**DATA SHOWN**
_ _ _

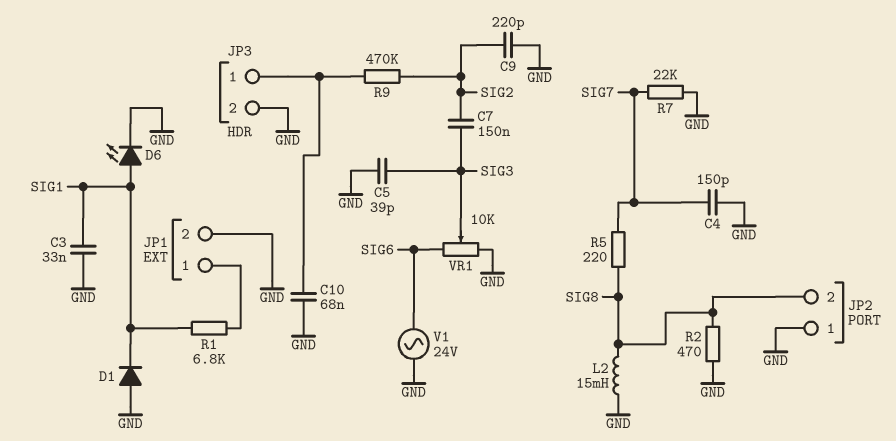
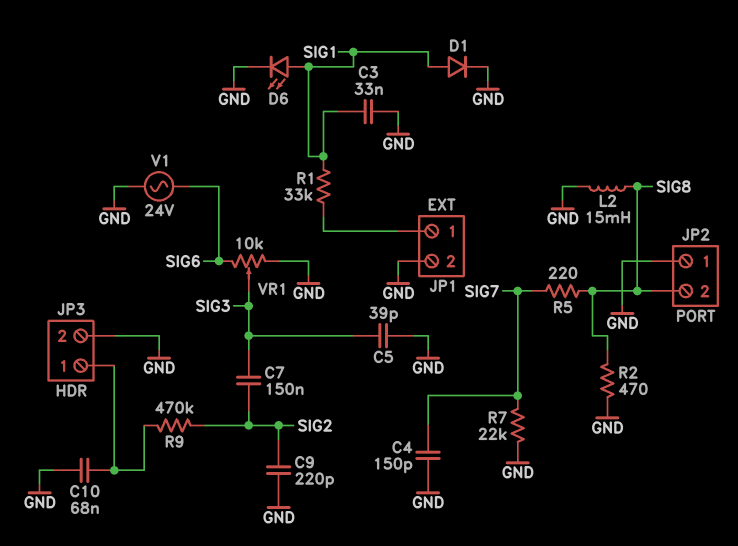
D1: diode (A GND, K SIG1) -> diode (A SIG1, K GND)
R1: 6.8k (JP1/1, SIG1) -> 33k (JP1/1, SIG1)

_ _ _

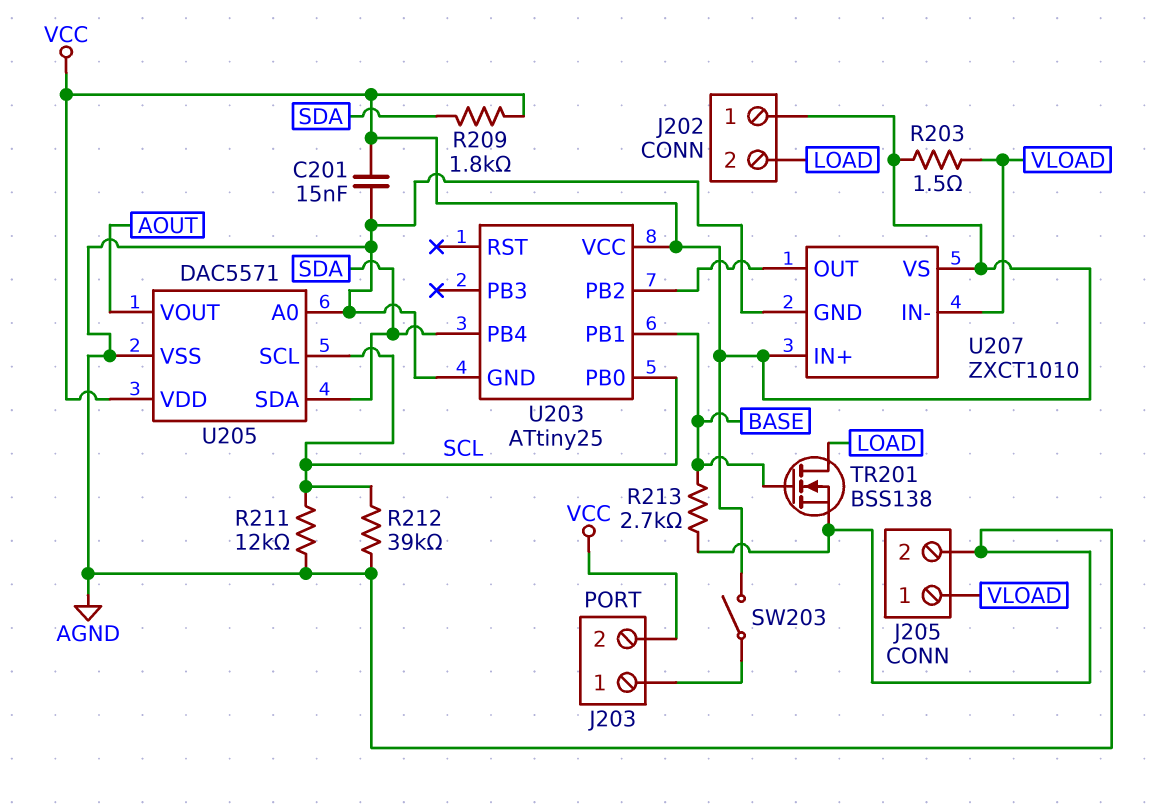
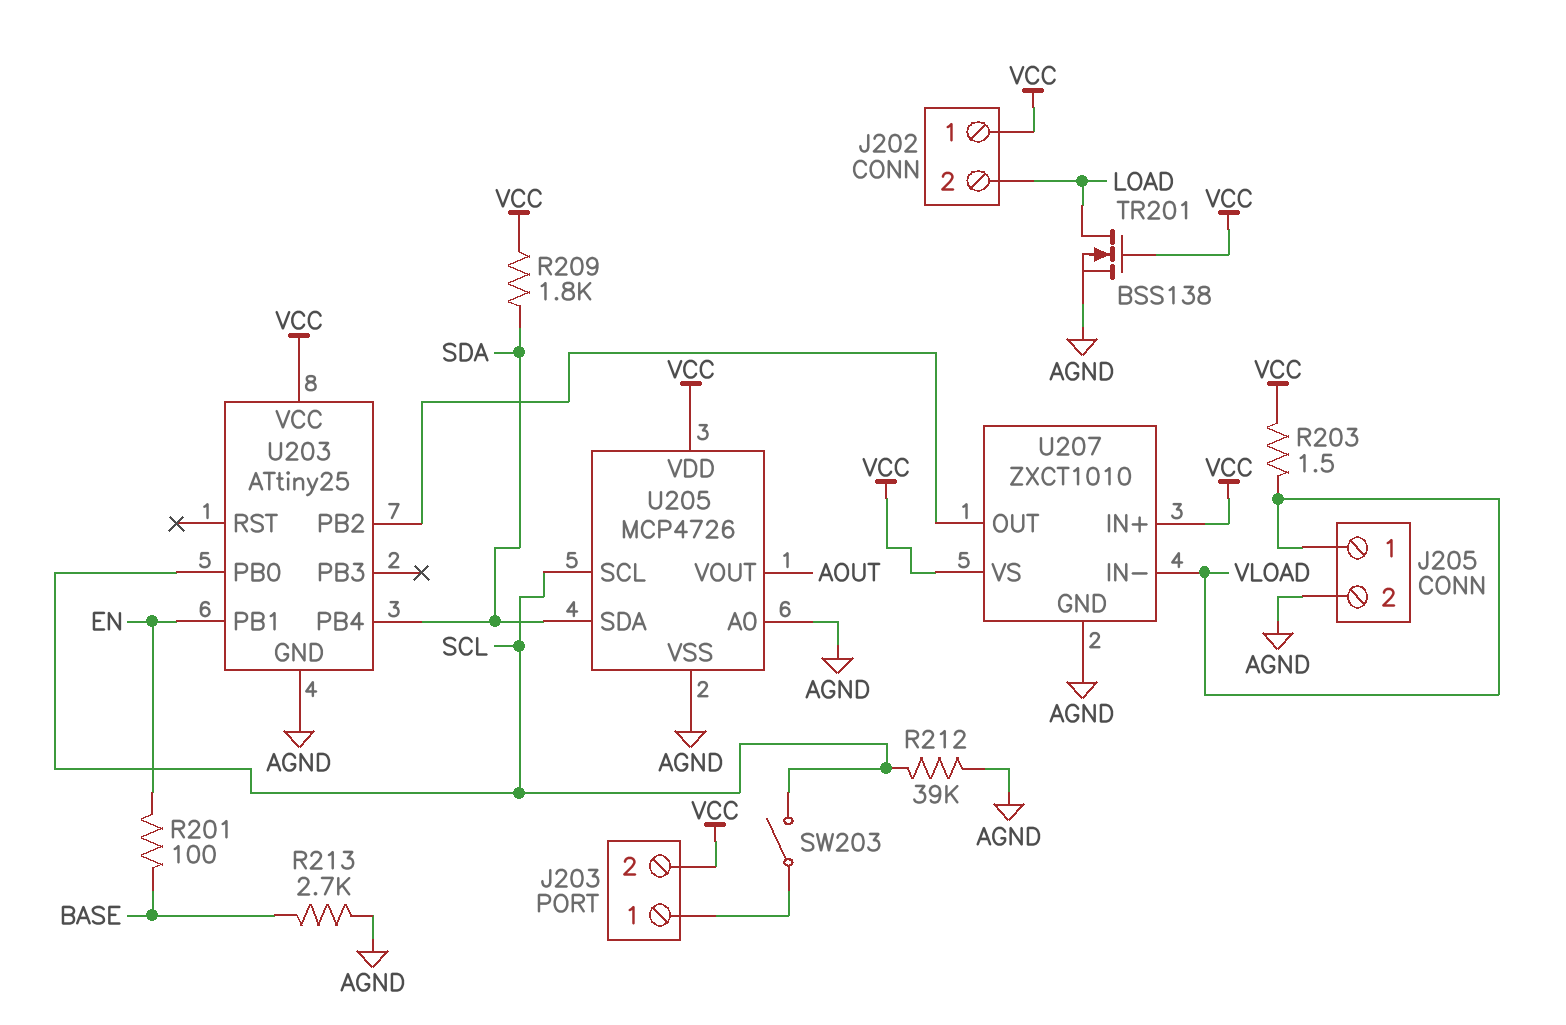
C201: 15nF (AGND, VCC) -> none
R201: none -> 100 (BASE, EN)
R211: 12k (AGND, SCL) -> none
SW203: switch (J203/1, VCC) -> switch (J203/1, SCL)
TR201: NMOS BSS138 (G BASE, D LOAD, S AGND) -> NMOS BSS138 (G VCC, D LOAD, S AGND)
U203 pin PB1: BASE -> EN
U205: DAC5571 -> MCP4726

_ _ _

**TASK ITEM**
Copy verbatim, from the listing above, each line from the one containing "D1: diode (A" down to the one containing "R1: 6.8k (JP1/1, SIG1) -> 33k (JP1/1, SIG1)", inclusive.

**FINISHED EXERCISE**
D1: diode (A GND, K SIG1) -> diode (A SIG1, K GND)
R1: 6.8k (JP1/1, SIG1) -> 33k (JP1/1, SIG1)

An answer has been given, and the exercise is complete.